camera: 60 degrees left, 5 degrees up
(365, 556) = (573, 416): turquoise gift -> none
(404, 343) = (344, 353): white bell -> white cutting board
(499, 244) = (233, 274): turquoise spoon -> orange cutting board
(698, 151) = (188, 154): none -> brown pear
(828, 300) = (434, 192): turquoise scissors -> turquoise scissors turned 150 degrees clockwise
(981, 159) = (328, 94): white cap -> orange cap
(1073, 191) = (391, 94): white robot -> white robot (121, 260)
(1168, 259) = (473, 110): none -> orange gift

________

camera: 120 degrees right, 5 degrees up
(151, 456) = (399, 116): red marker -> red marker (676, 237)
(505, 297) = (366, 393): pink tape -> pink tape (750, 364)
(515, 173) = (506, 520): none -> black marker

________

__ASSIGNED TASK__
The lines to extract from the data above begin with the line containing "(499, 244) = (233, 274): turquoise" and end with the line containing "(1168, 259) = (473, 110): none -> orange gift". Extract them exactly, including both.

__REPLY__
(499, 244) = (233, 274): turquoise spoon -> orange cutting board
(698, 151) = (188, 154): none -> brown pear
(828, 300) = (434, 192): turquoise scissors -> turquoise scissors turned 150 degrees clockwise
(981, 159) = (328, 94): white cap -> orange cap
(1073, 191) = (391, 94): white robot -> white robot (121, 260)
(1168, 259) = (473, 110): none -> orange gift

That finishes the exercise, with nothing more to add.